(Assignment) Print every line from the start of the data, and when you reach the line with "brown circle: (140, 86) -> (34, 53), moved", include it and stop. Pictures are not part of the copy.

Records from a data collection:
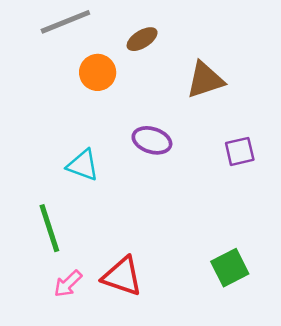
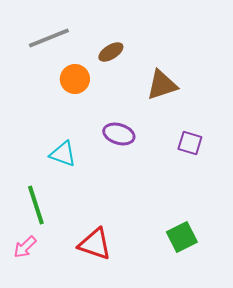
purple square: (240, 151) -> (190, 143), turned 30
pink arrow: (68, 284) -> (25, 247), moved

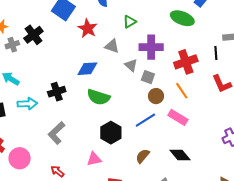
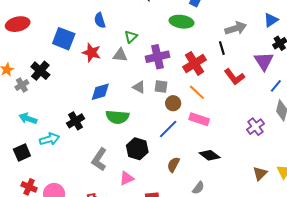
gray triangle: (112, 46) -> (120, 55), moved
gray triangle: (131, 65) -> (139, 87), moved
gray L-shape: (56, 133) -> (99, 159), moved

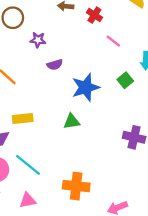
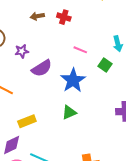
pink line: (113, 41) -> (80, 50), moved
purple semicircle: (55, 65) -> (42, 68), size x1.5

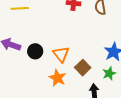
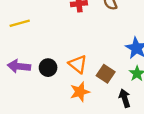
orange star: (57, 78) -> (80, 92), turned -30

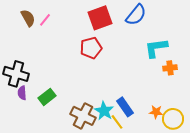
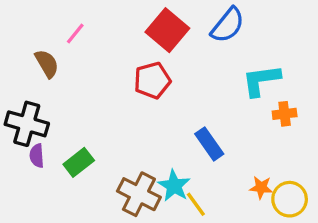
brown semicircle: (28, 18) -> (47, 64), moved
red square: (100, 18) -> (167, 30), turned -30
blue rectangle: (125, 107) -> (209, 144), moved

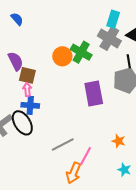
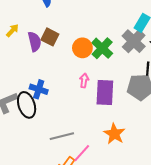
brown square: (27, 75) -> (50, 37), moved
pink arrow: (27, 90) -> (84, 80), moved
orange star: (119, 141) -> (114, 134), moved, size x1.5

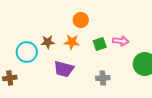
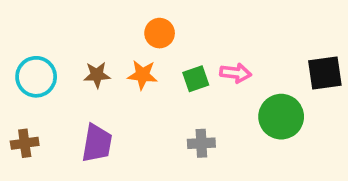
cyan circle: (27, 52) -> (36, 77), moved
purple trapezoid: (64, 69) -> (97, 143), moved, turned -95

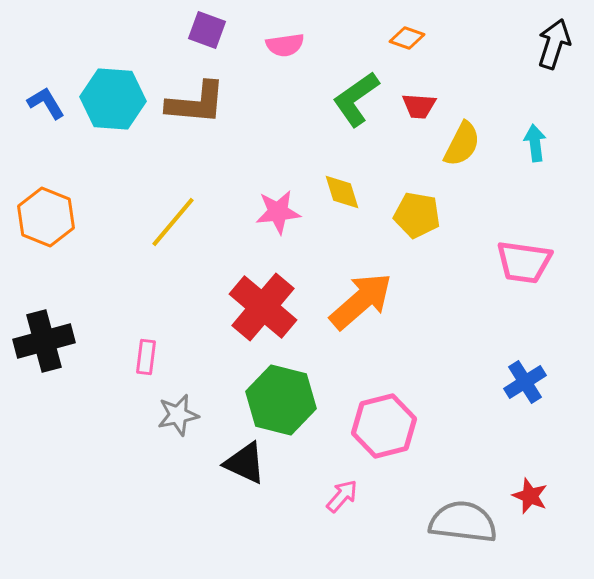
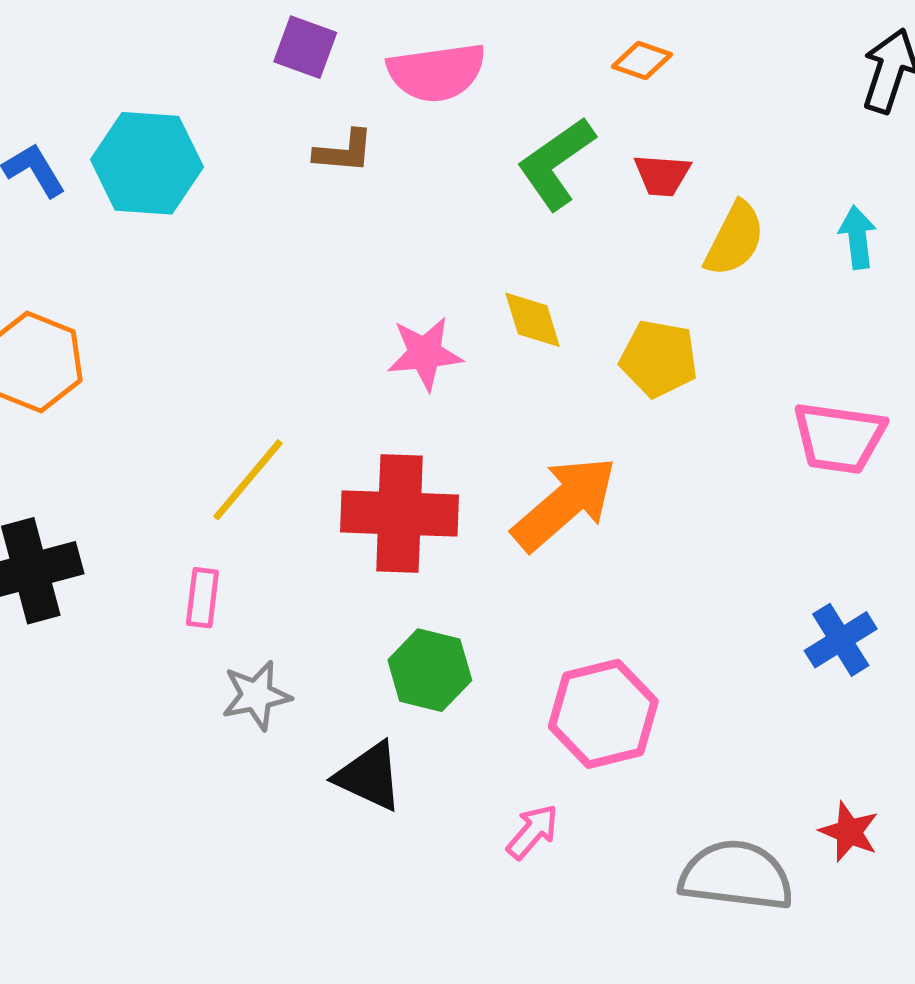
pink semicircle: (285, 45) -> (437, 72), size x1.5
brown L-shape: (196, 103) -> (344, 151), moved, size x0.6
yellow line: (173, 222) -> (248, 480), moved
red cross: (263, 307) -> (400, 514), turned -38
green hexagon: (281, 400) -> (430, 670), size x0.7

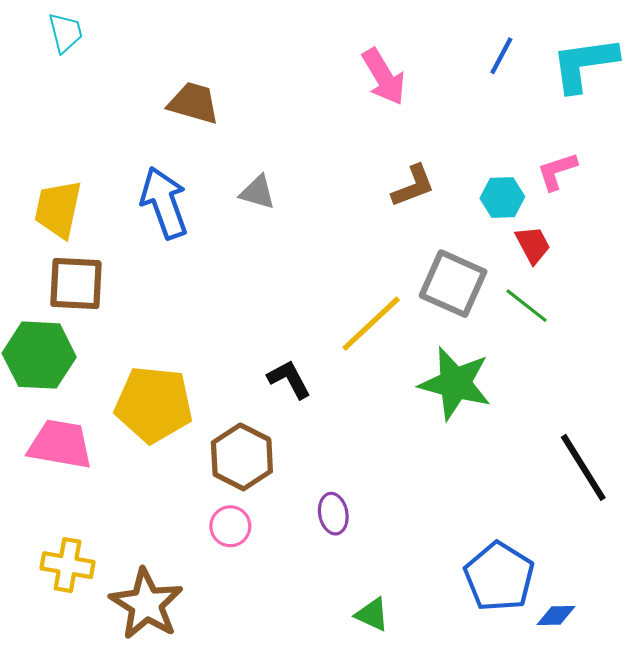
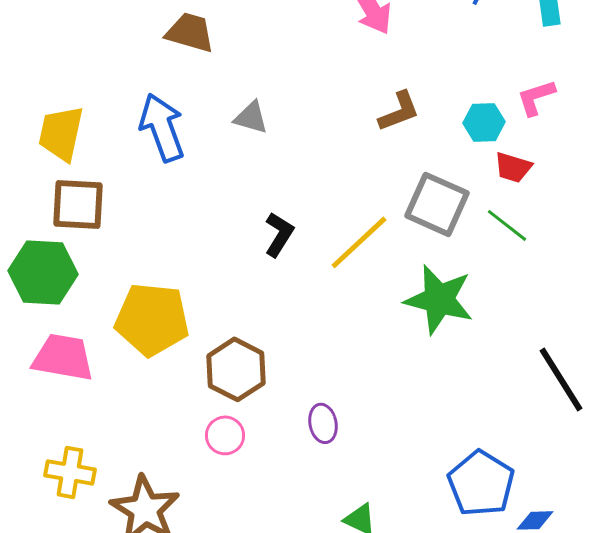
red trapezoid: (533, 245) -> (513, 167), turned 135
black L-shape: (289, 379) -> (279, 234), moved, turned 60

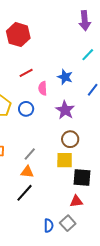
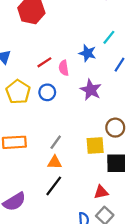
cyan line: (88, 55) -> (109, 37), moved
red line: (26, 73) -> (44, 62), moved
brown circle: (70, 139) -> (115, 128), moved
red triangle: (76, 201) -> (101, 192), moved

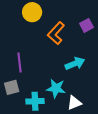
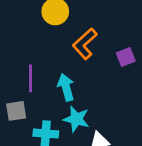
purple square: (86, 25) -> (126, 57), moved
cyan arrow: (75, 64) -> (66, 87), moved, turned -90

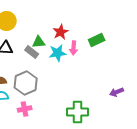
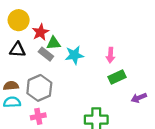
red star: (61, 32) -> (40, 32), moved
green rectangle: (97, 40) -> (117, 77), moved
pink arrow: (74, 48) -> (110, 55), moved

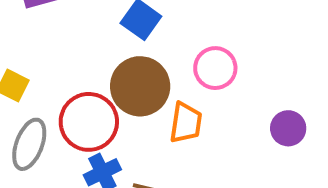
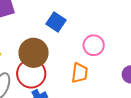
brown circle: (140, 86) -> (34, 53), moved

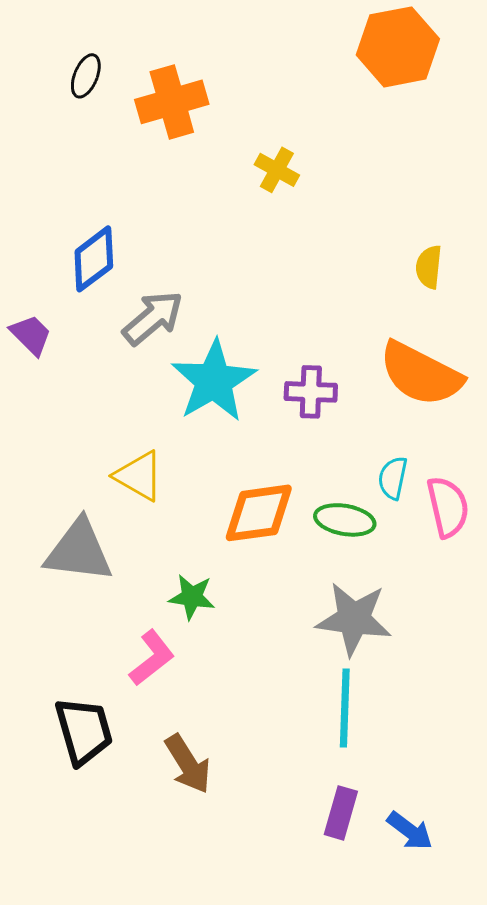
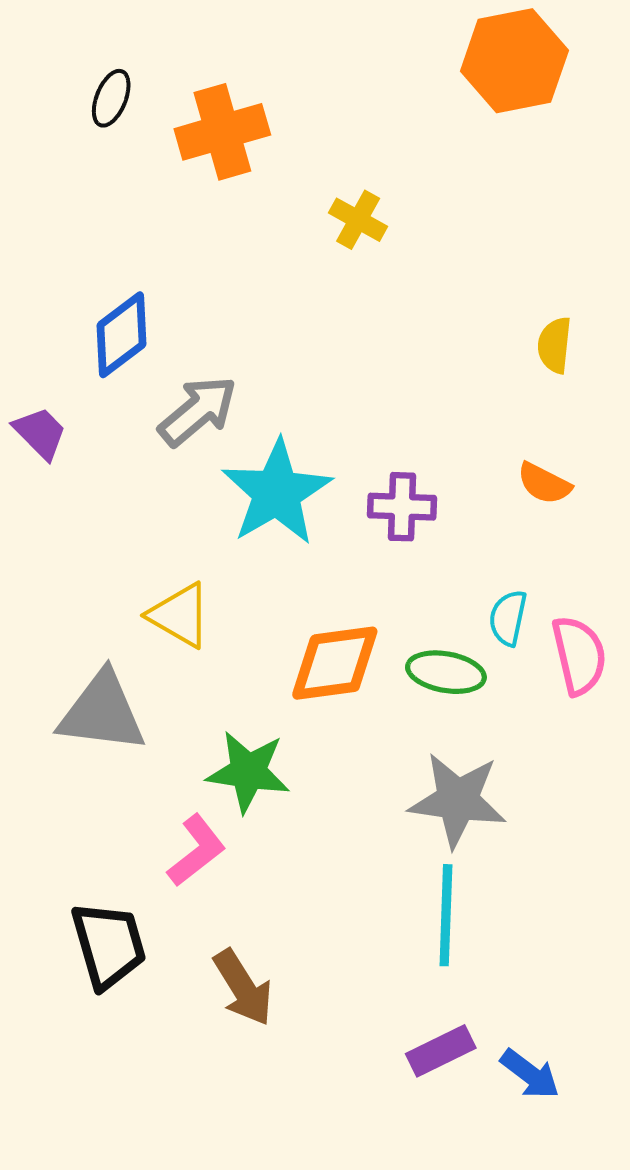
orange semicircle: (421, 374) -> (544, 483), size x0.5
green star: (192, 597) -> (248, 772), size x1.4
purple rectangle: (341, 813) -> (441, 1051), turned 48

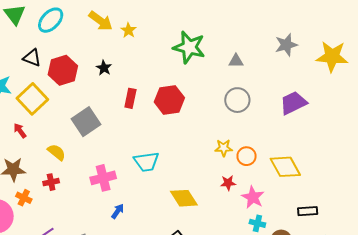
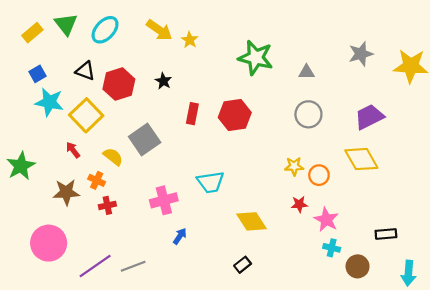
yellow semicircle: (57, 152) -> (113, 157), moved
yellow diamond: (285, 167) -> (361, 159), moved
orange cross: (24, 198) -> (97, 180), moved

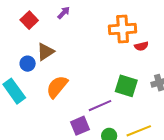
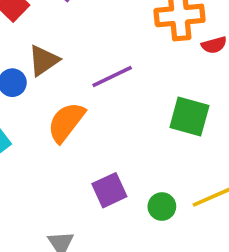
purple line: (100, 106) -> (112, 77), moved

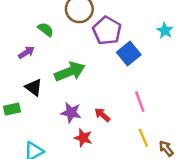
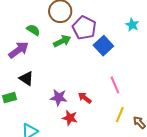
purple arrow: (26, 52) -> (19, 50), size x1.5
green arrow: (70, 72) -> (62, 41), moved, size x0.7
yellow line: (143, 138) -> (120, 115), turned 49

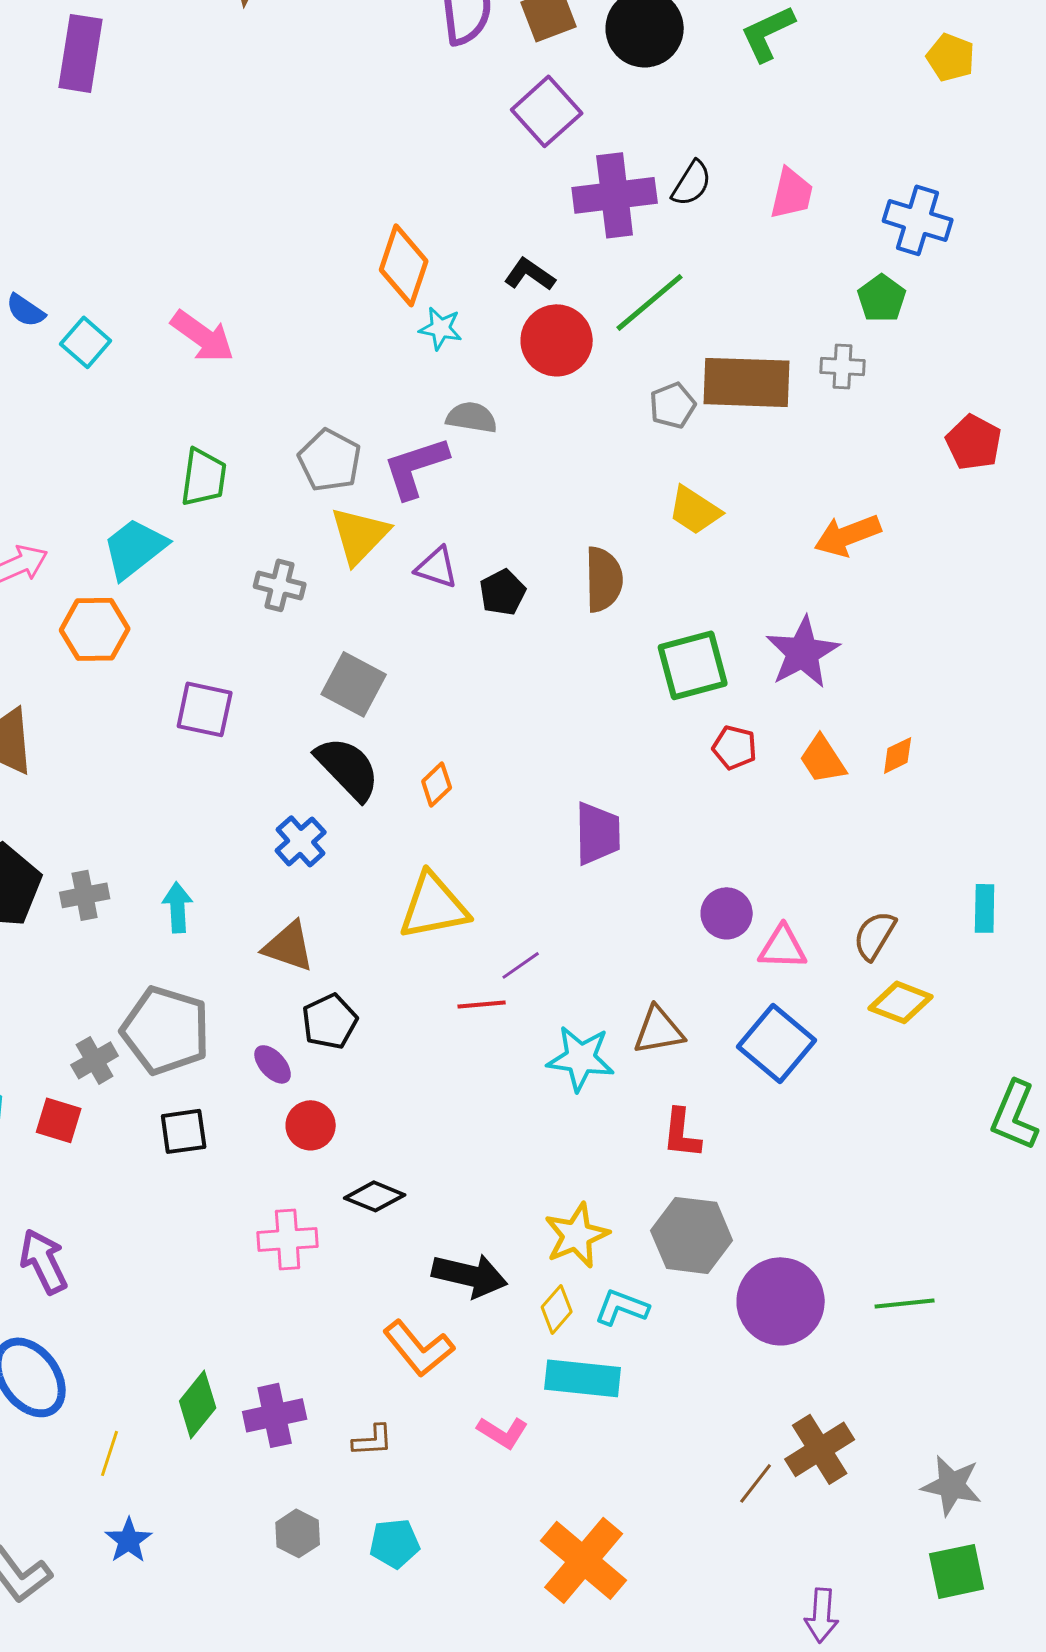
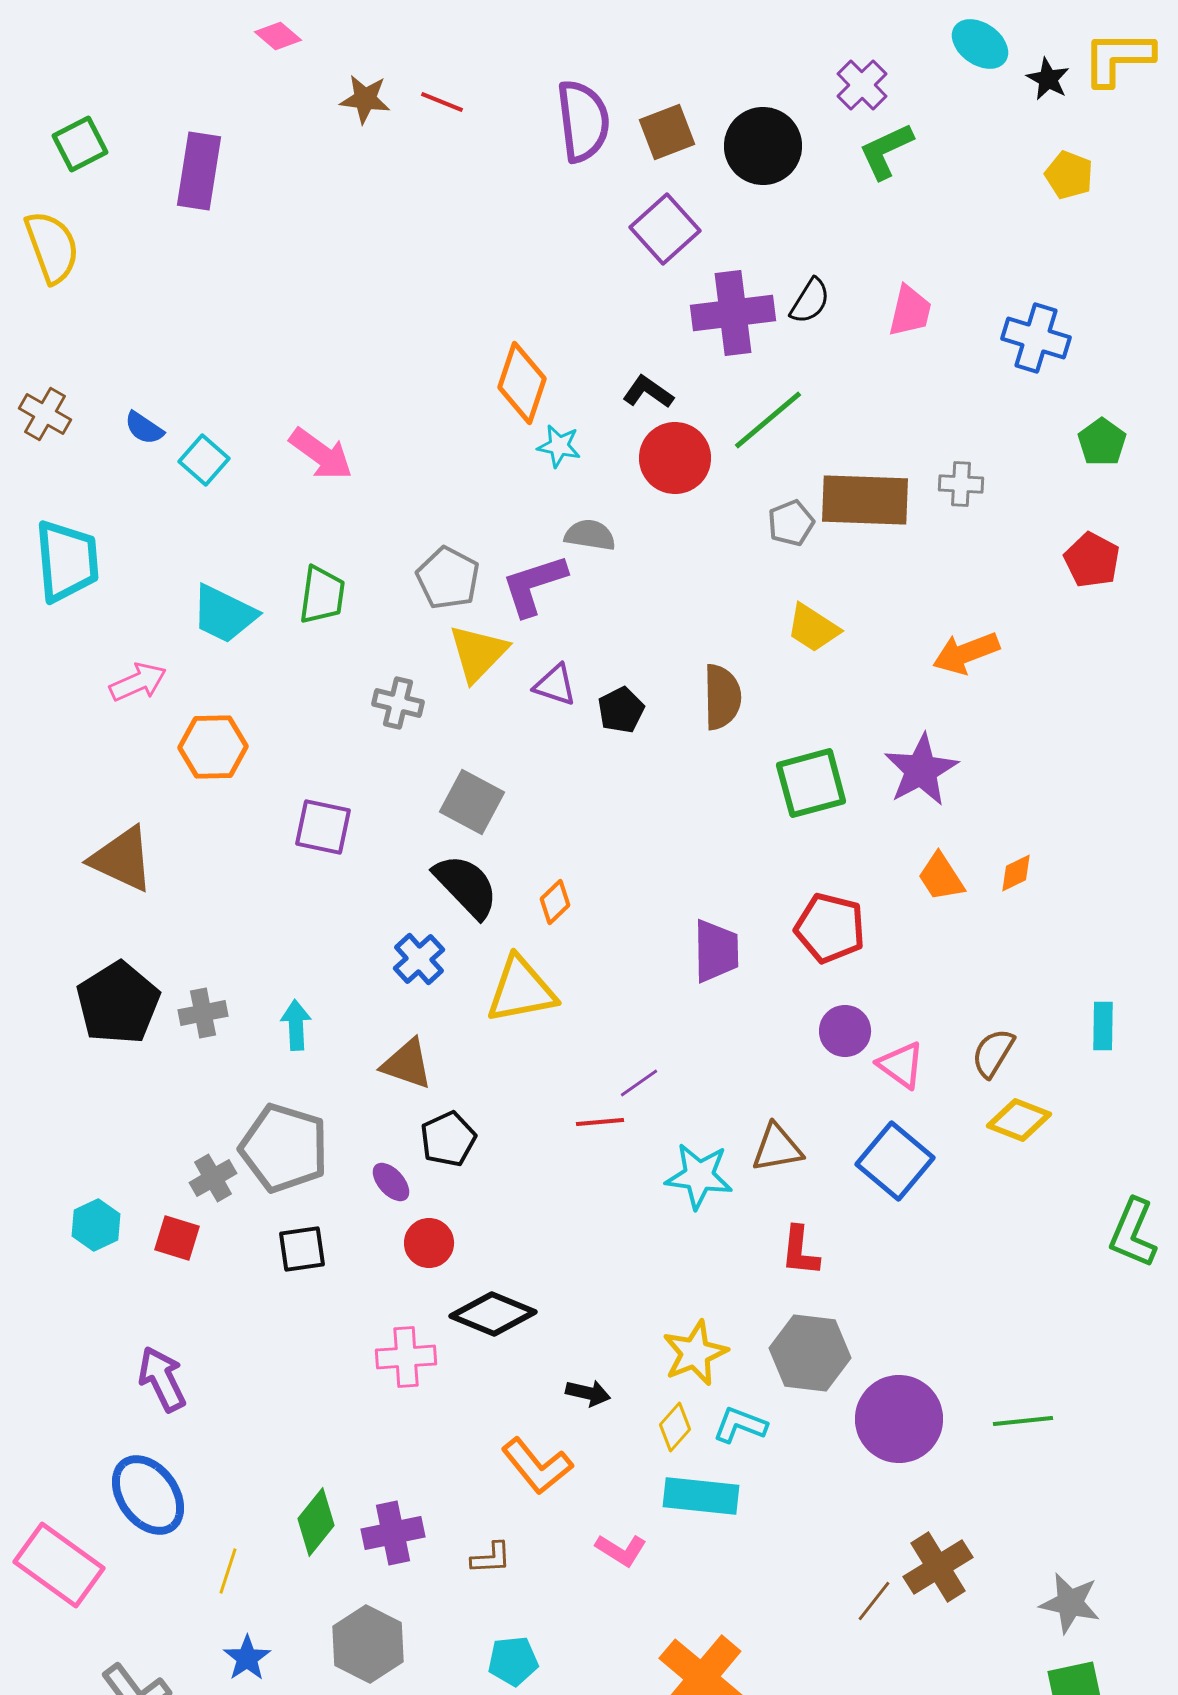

(Answer for this exercise)
purple square: (240, 151) -> (190, 143), turned 30
pink arrow: (68, 284) -> (25, 247), moved

gray triangle: (112, 46) -> (120, 55), moved
gray triangle: (131, 65) -> (139, 87), moved
gray L-shape: (56, 133) -> (99, 159), moved

pink line: (113, 41) -> (80, 50), moved
purple semicircle: (55, 65) -> (42, 68), size x1.5

orange star: (57, 78) -> (80, 92), turned -30

brown semicircle: (28, 18) -> (47, 64), moved
red square: (100, 18) -> (167, 30), turned -30
blue rectangle: (125, 107) -> (209, 144), moved

brown square: (27, 75) -> (50, 37), moved
pink arrow: (27, 90) -> (84, 80), moved
orange star: (119, 141) -> (114, 134), moved, size x1.5

cyan circle: (27, 52) -> (36, 77), moved
purple trapezoid: (64, 69) -> (97, 143), moved, turned -95

pink semicircle: (285, 45) -> (437, 72), size x1.5
brown L-shape: (196, 103) -> (344, 151), moved, size x0.6
yellow line: (173, 222) -> (248, 480), moved
red cross: (263, 307) -> (400, 514), turned -38
green hexagon: (281, 400) -> (430, 670), size x0.7

red trapezoid: (533, 245) -> (513, 167), turned 135
black L-shape: (289, 379) -> (279, 234), moved, turned 60

cyan line: (88, 55) -> (109, 37), moved
red line: (26, 73) -> (44, 62), moved
brown circle: (70, 139) -> (115, 128), moved
red triangle: (76, 201) -> (101, 192), moved

purple square: (86, 25) -> (126, 57), moved
cyan arrow: (75, 64) -> (66, 87), moved, turned -90

red star: (61, 32) -> (40, 32), moved
green rectangle: (97, 40) -> (117, 77), moved
pink arrow: (74, 48) -> (110, 55), moved

brown circle: (140, 86) -> (34, 53), moved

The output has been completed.